EXERCISE DESCRIPTION:
All lines of the records below that contain the word "visible" must be listed.

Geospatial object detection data
· · ·
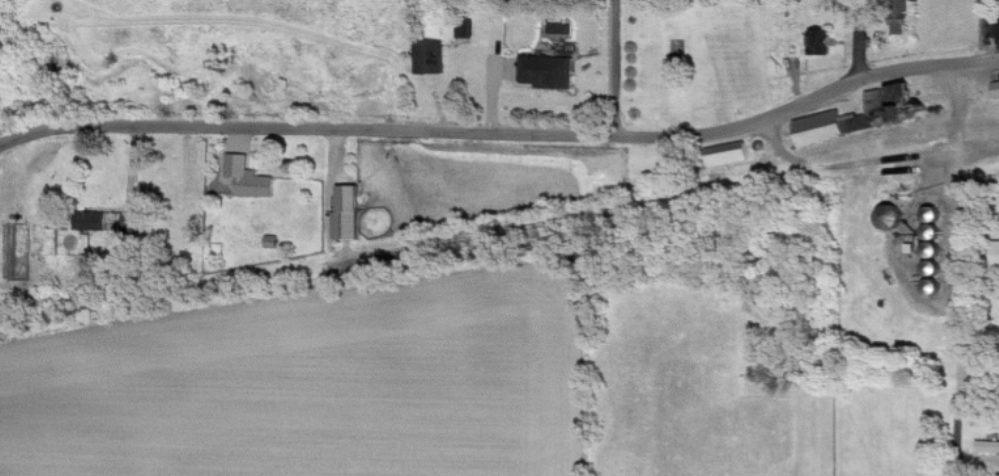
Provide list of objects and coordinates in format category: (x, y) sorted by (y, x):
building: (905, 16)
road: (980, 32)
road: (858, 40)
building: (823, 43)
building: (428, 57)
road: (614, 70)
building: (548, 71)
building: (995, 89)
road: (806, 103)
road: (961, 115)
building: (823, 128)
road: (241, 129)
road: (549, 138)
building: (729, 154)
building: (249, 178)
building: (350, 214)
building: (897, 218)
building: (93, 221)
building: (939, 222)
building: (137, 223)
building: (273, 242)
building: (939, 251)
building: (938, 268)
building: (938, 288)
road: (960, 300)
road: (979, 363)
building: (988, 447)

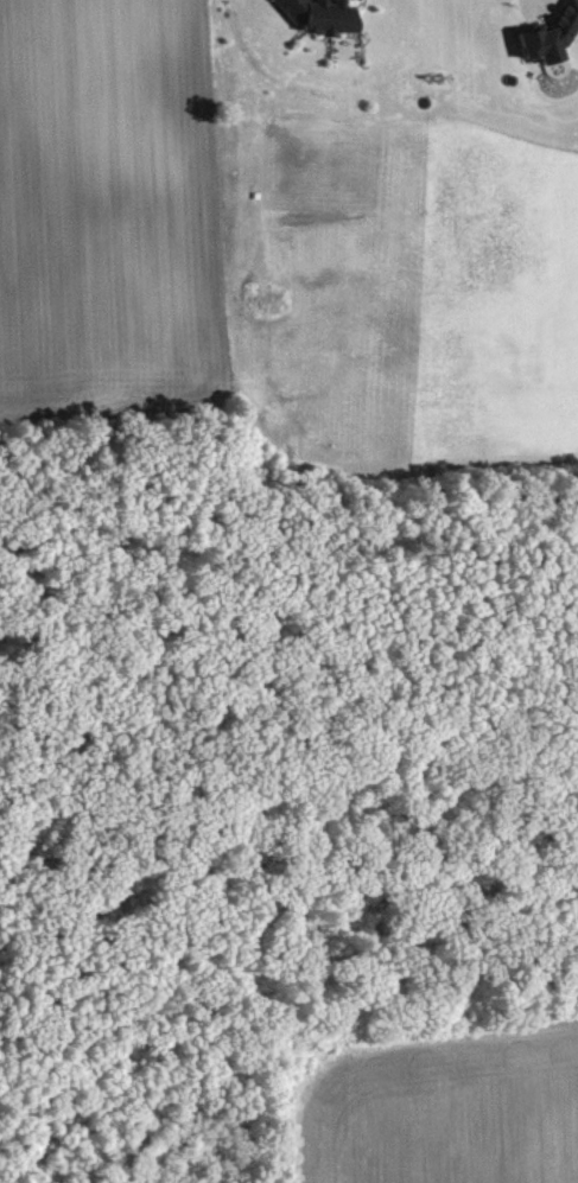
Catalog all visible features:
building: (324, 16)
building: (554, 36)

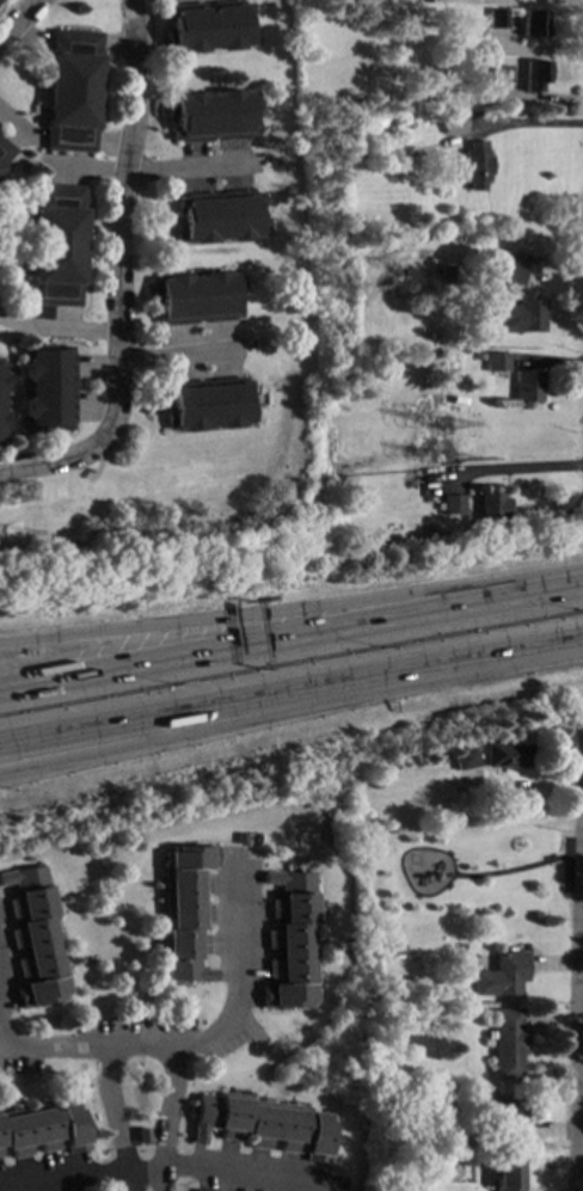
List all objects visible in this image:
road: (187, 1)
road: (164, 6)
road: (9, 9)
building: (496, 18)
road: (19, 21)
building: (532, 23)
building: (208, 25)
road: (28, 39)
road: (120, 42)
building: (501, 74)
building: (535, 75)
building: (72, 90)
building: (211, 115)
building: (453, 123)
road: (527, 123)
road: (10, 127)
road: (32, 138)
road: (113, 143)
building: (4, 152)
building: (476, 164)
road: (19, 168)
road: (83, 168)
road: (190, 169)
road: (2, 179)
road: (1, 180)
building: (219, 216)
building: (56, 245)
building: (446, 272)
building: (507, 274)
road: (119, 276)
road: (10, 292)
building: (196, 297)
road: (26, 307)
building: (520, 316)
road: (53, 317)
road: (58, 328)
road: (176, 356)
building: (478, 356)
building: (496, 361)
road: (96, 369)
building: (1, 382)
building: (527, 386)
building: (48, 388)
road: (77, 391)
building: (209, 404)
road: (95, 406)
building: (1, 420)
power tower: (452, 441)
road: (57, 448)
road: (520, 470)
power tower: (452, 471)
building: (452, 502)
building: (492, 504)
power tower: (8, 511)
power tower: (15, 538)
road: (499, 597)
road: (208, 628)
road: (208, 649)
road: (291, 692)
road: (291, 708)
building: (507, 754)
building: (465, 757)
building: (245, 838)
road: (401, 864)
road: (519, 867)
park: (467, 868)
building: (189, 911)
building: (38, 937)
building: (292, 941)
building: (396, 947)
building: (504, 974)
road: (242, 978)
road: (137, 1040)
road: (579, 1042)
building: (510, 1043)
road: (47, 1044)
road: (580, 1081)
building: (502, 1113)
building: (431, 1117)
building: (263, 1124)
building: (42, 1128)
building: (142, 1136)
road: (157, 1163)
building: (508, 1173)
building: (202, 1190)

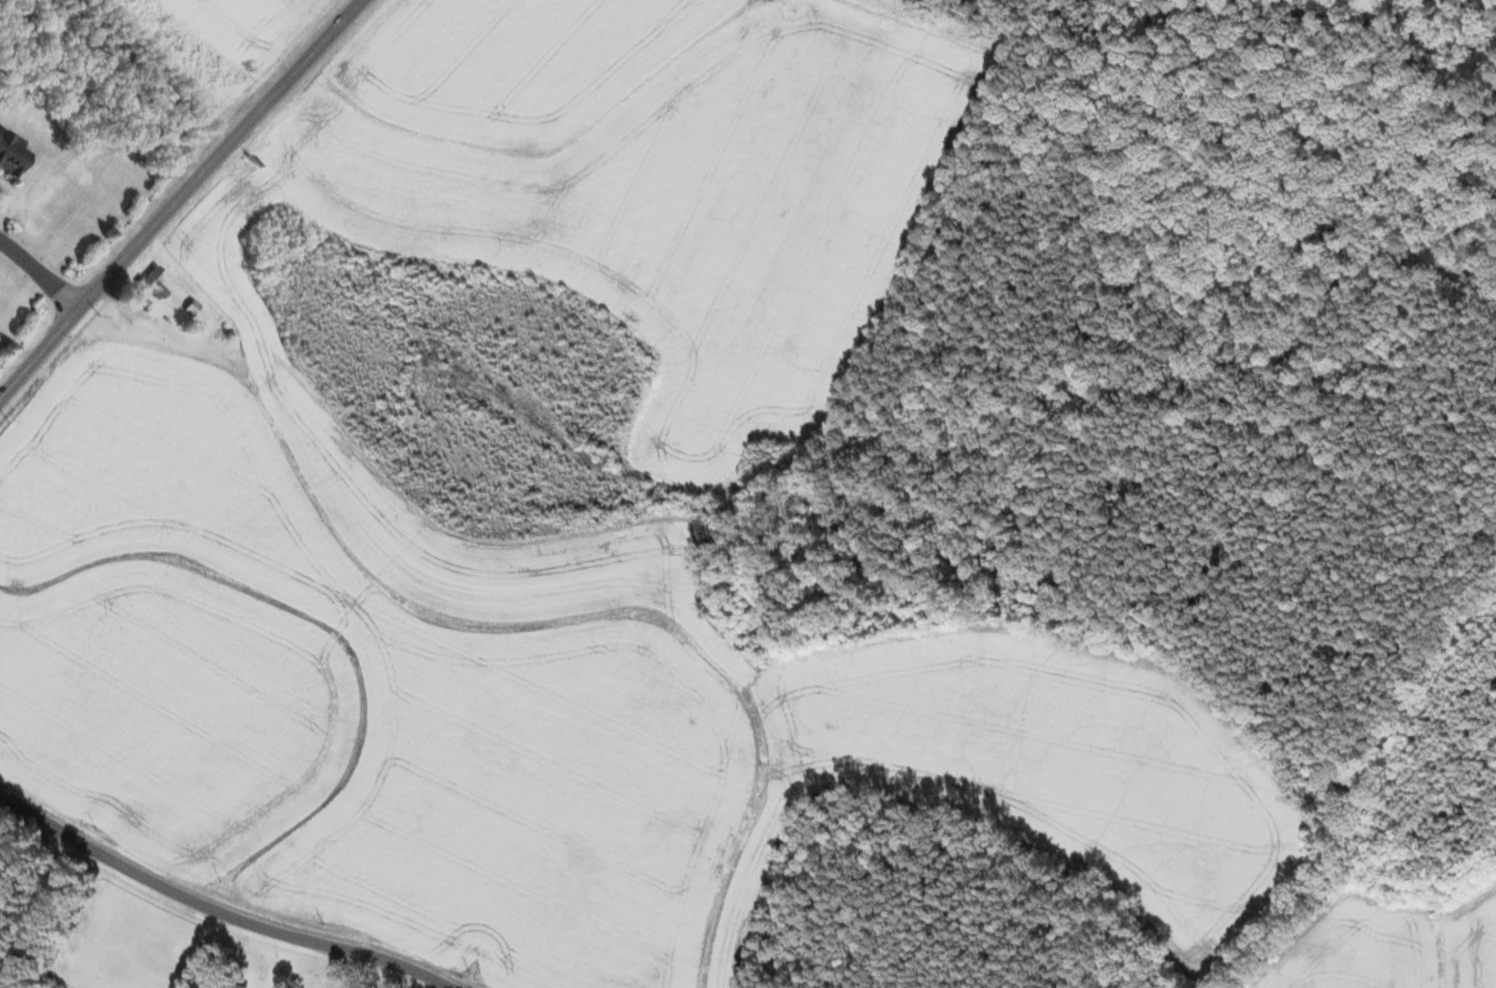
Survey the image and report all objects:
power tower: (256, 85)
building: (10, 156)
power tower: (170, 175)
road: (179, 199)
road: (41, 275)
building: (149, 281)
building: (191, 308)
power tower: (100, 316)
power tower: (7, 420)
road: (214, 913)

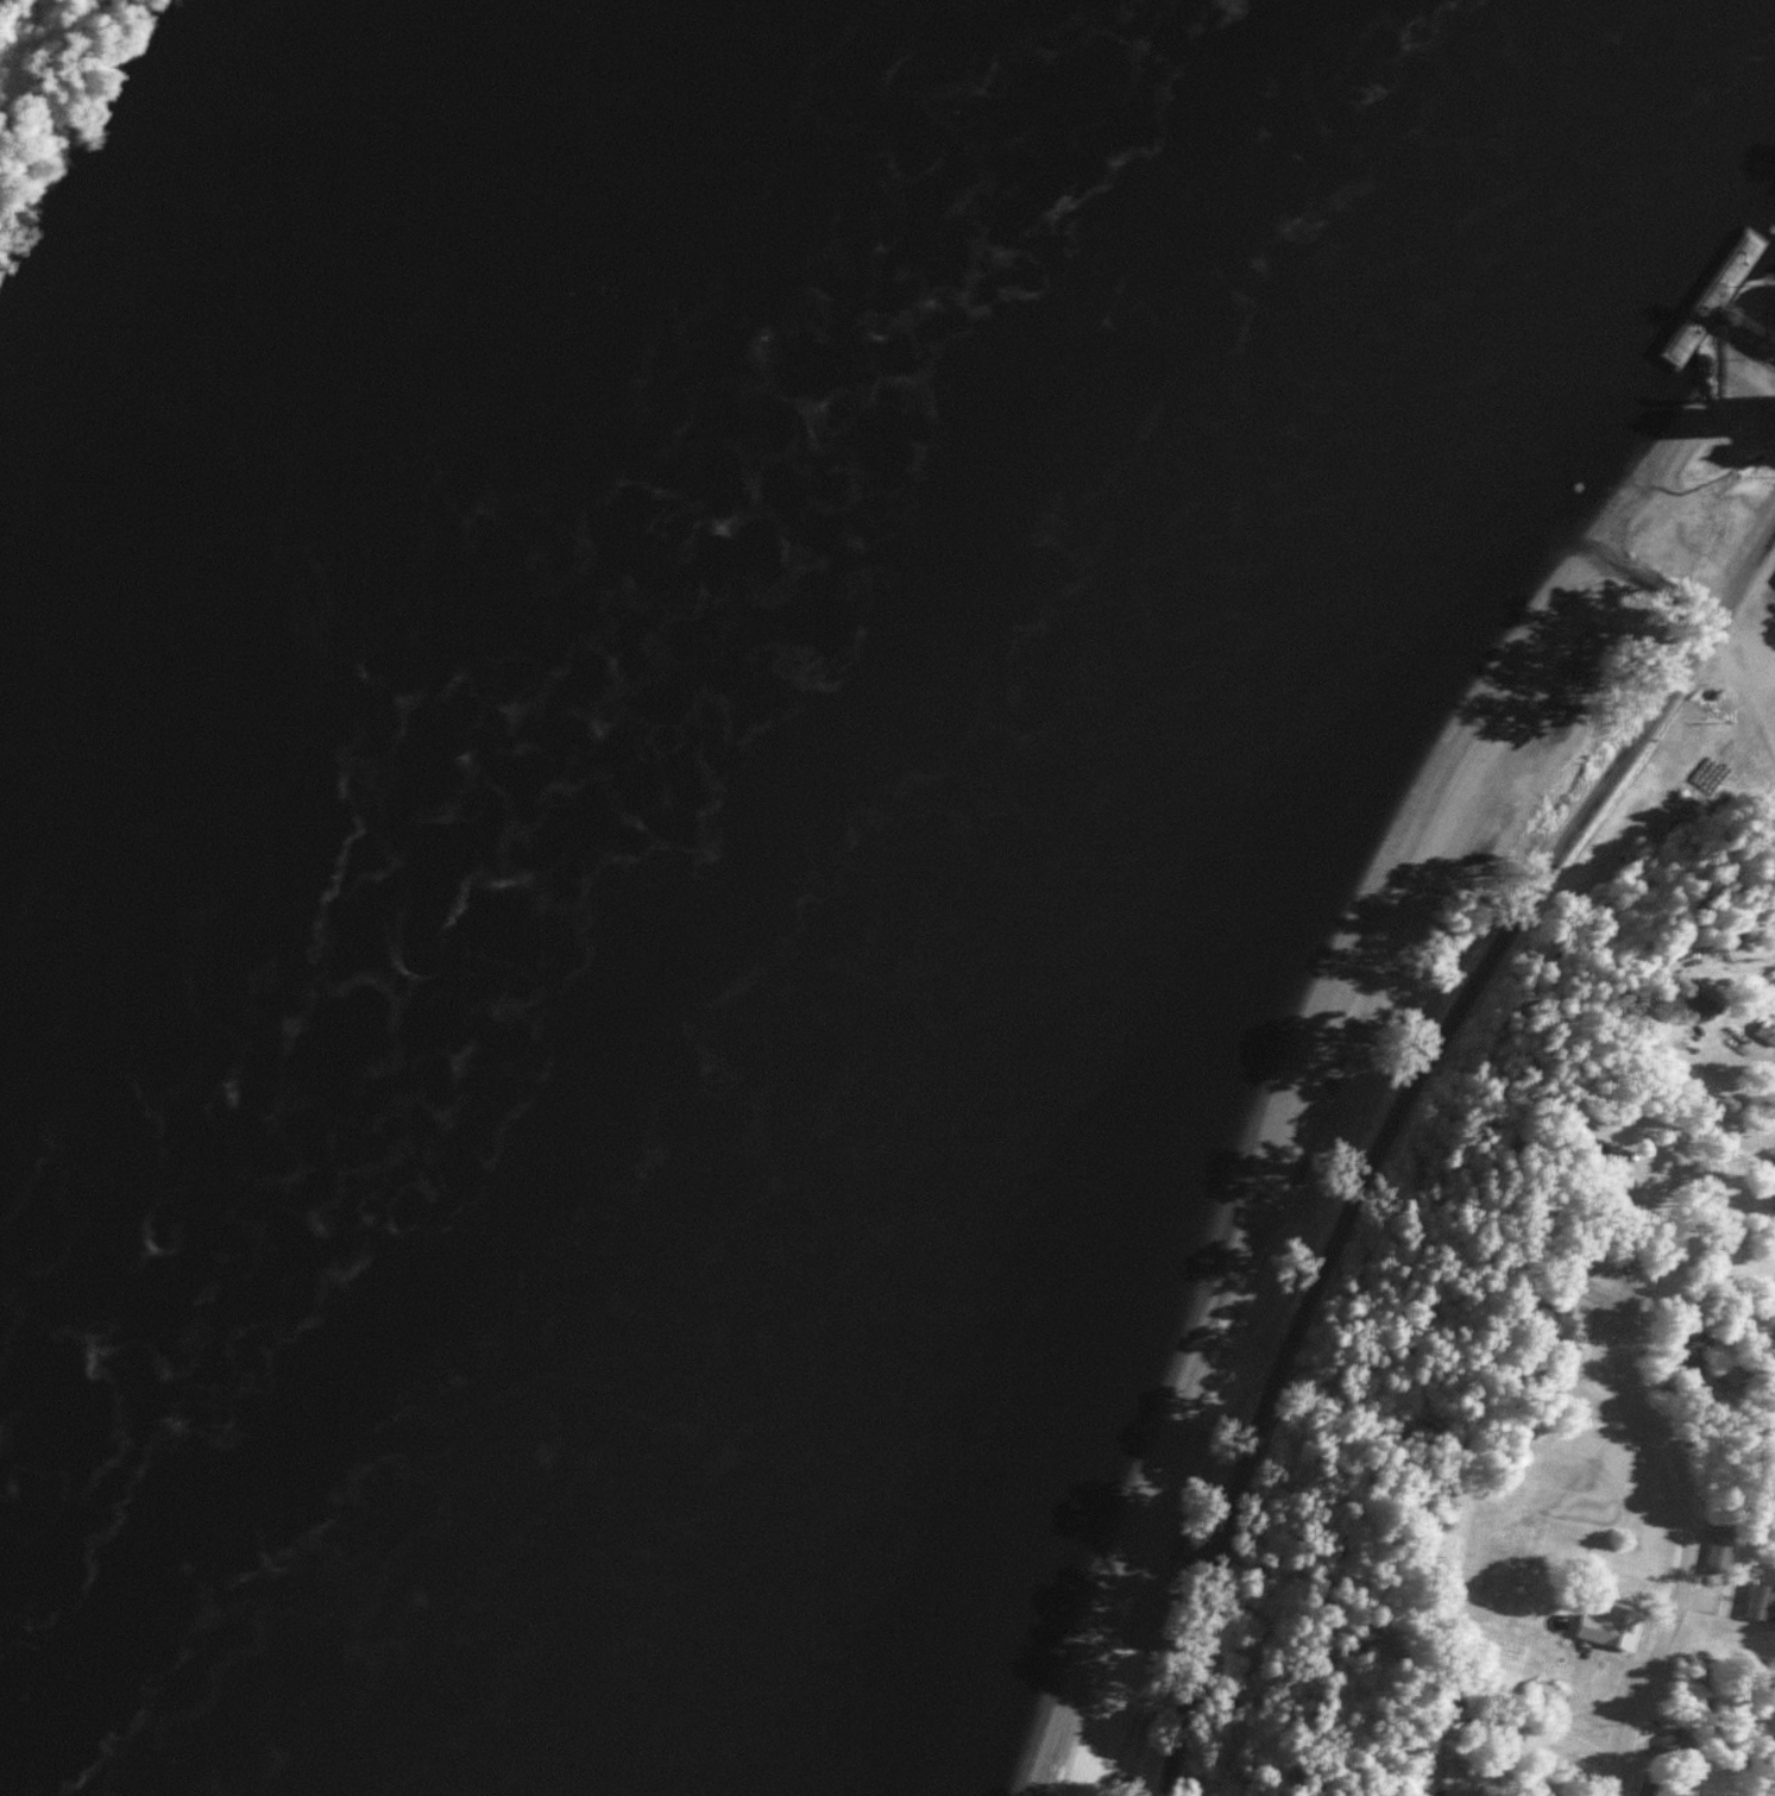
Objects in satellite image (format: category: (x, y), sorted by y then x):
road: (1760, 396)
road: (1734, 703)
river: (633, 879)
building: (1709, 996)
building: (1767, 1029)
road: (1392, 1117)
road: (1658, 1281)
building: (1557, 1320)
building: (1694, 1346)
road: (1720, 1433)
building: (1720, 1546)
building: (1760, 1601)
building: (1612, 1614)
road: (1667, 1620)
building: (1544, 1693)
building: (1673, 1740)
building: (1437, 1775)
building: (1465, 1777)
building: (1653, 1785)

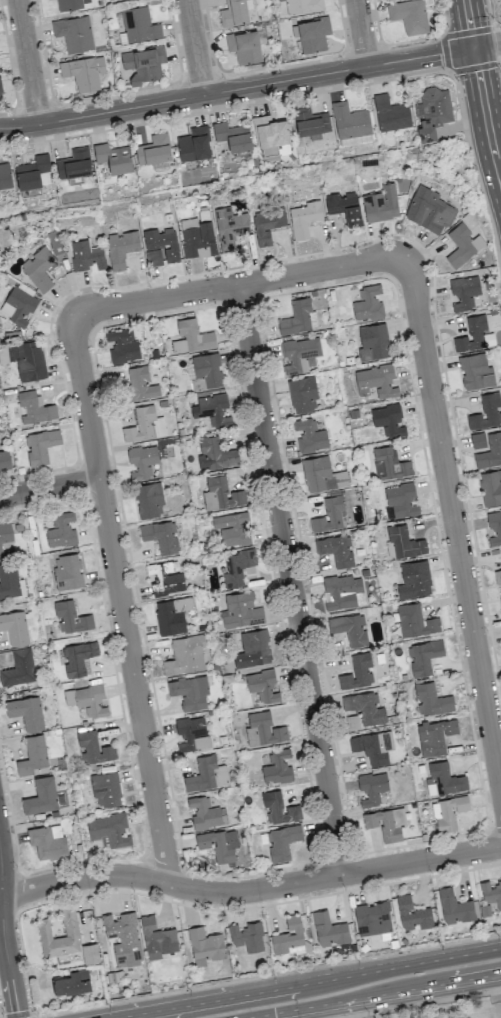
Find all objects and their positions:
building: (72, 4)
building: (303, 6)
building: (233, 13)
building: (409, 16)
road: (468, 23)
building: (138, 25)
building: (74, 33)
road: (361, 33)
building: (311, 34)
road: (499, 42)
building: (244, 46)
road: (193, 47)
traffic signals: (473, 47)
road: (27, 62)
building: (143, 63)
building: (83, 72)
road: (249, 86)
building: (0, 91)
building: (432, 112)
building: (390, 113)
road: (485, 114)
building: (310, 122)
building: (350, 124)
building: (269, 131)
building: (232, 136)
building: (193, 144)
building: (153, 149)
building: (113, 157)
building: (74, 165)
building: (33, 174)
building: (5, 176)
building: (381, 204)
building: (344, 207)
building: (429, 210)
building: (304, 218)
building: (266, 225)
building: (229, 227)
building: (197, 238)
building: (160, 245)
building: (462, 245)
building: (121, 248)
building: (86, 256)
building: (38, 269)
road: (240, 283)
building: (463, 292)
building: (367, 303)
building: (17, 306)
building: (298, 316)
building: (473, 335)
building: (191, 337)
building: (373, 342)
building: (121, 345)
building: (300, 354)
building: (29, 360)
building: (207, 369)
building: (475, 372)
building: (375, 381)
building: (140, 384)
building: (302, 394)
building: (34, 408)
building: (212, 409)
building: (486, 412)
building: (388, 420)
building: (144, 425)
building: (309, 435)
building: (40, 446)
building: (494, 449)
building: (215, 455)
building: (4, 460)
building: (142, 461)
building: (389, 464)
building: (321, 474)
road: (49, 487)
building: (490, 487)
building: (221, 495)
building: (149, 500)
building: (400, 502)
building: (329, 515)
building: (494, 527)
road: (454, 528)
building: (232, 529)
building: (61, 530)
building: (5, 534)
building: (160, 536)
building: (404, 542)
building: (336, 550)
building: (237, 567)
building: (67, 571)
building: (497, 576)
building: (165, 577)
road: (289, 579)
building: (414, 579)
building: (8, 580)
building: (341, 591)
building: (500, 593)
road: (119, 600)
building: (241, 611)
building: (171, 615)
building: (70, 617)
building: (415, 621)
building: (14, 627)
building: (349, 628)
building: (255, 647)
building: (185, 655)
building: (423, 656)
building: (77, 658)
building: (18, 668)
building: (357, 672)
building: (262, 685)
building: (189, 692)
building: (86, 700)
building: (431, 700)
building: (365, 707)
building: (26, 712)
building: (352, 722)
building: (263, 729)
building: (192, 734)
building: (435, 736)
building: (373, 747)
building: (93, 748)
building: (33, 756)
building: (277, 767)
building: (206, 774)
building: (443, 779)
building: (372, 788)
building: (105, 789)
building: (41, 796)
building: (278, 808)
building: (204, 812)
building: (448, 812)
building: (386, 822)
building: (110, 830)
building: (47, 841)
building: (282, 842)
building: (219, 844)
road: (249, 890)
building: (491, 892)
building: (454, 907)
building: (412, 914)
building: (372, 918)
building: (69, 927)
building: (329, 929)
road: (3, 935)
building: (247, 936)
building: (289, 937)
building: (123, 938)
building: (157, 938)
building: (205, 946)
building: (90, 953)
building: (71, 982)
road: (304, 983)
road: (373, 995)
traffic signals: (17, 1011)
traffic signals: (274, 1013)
· · ·
YOUR SOLUTION:
Catalog all visible features:
List all objects visible in this image:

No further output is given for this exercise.